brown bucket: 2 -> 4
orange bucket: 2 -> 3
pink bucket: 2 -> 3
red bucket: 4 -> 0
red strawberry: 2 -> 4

* * *

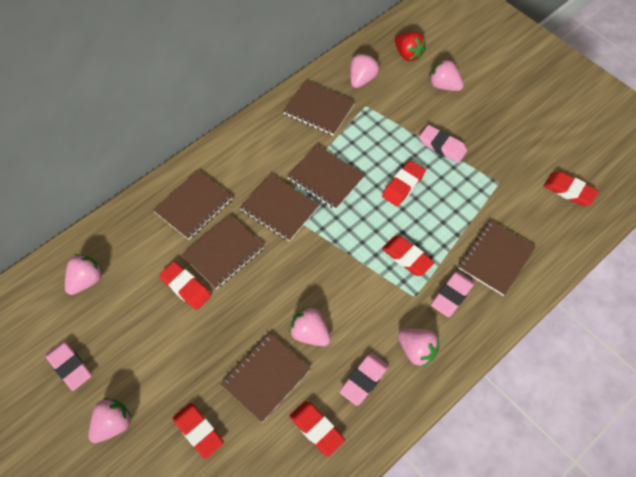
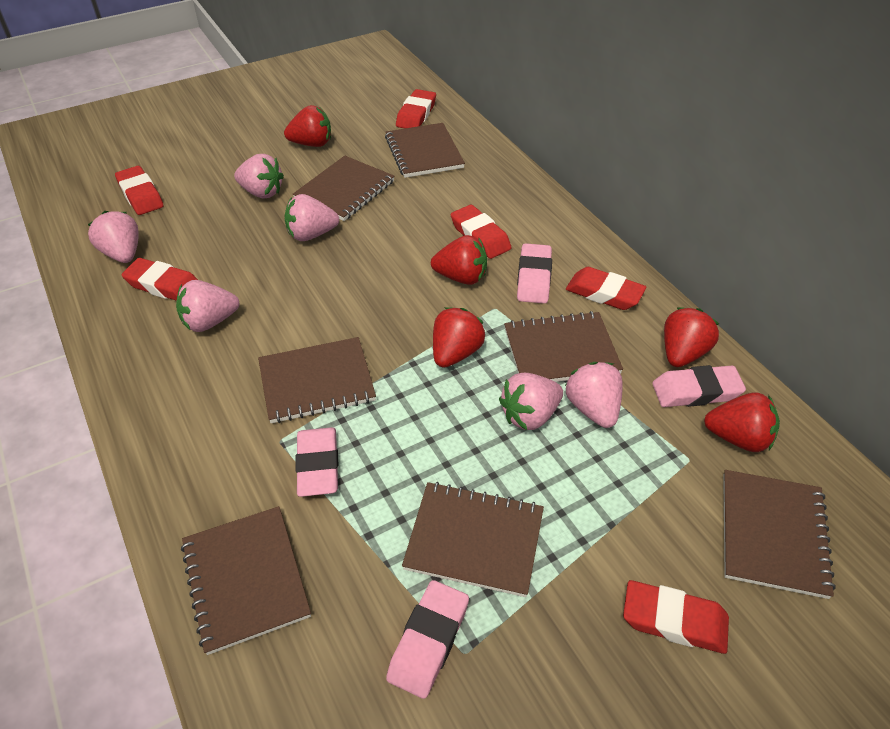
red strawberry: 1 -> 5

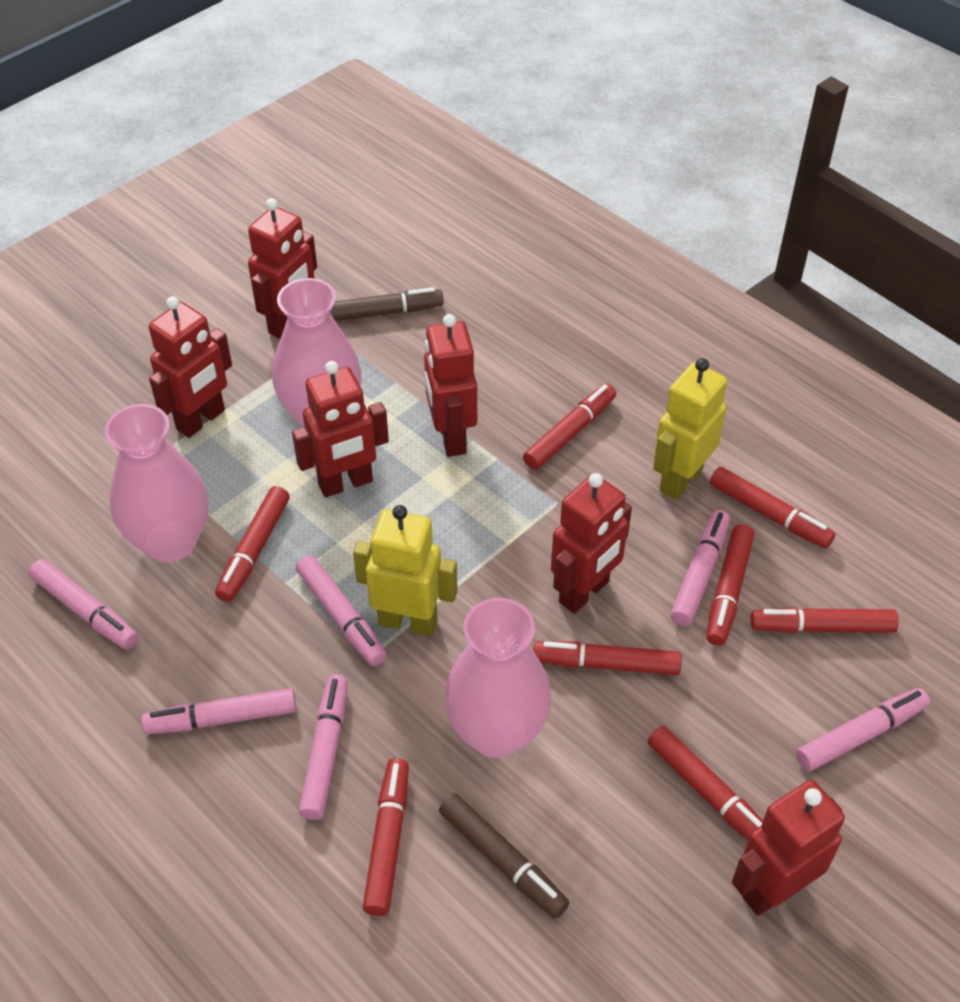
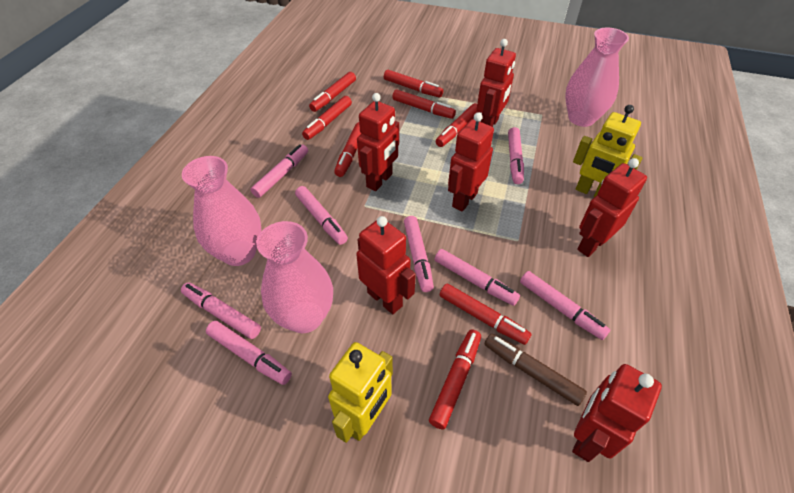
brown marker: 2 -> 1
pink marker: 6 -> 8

...

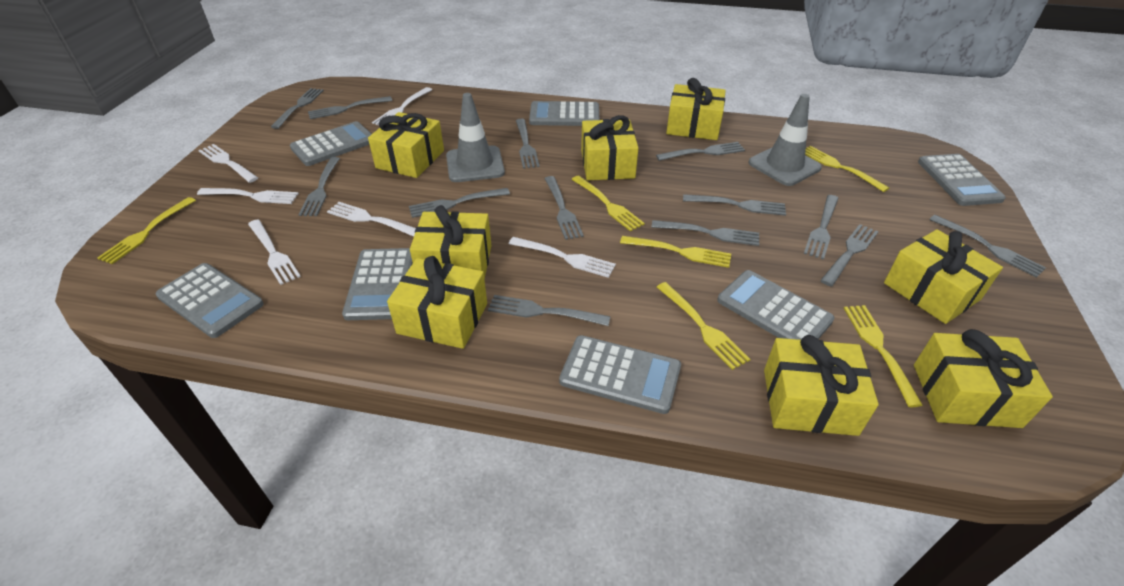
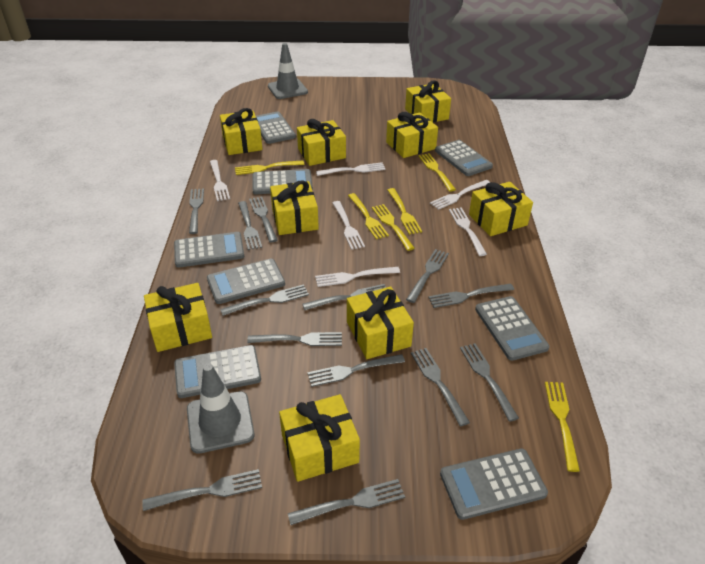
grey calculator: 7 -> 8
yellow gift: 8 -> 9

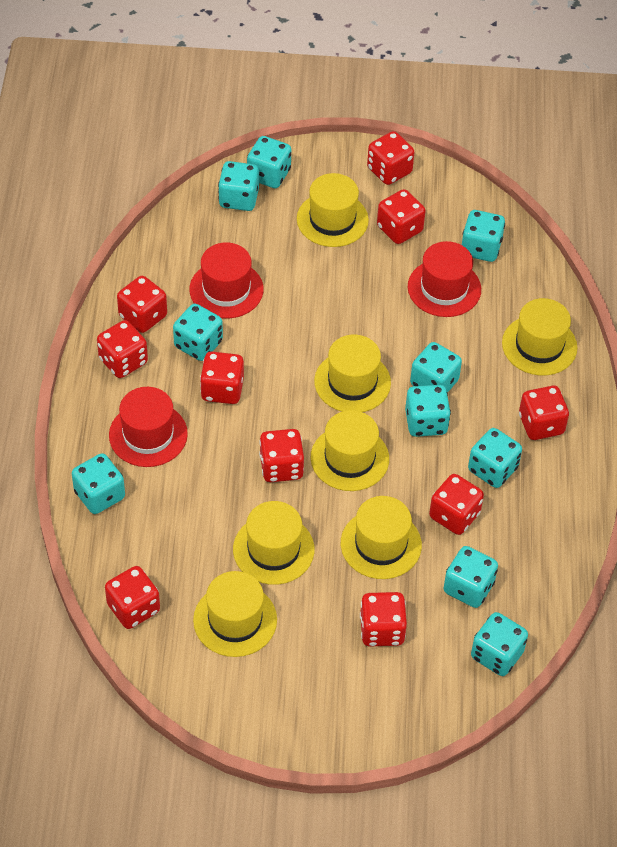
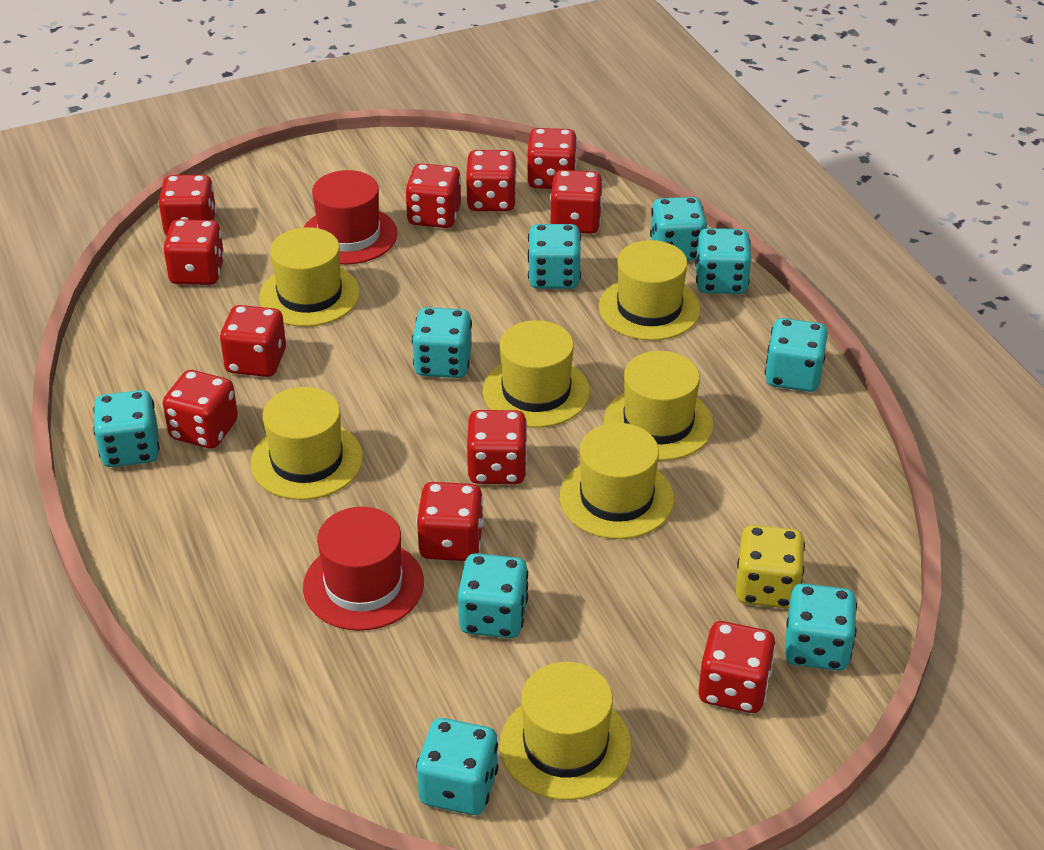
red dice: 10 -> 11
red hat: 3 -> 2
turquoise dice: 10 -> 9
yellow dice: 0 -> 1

▸ What to produce
Copy each line above containing the string "bucket".

▸ Answer
brown bucket: 2 -> 4
orange bucket: 2 -> 3
pink bucket: 2 -> 3
red bucket: 4 -> 0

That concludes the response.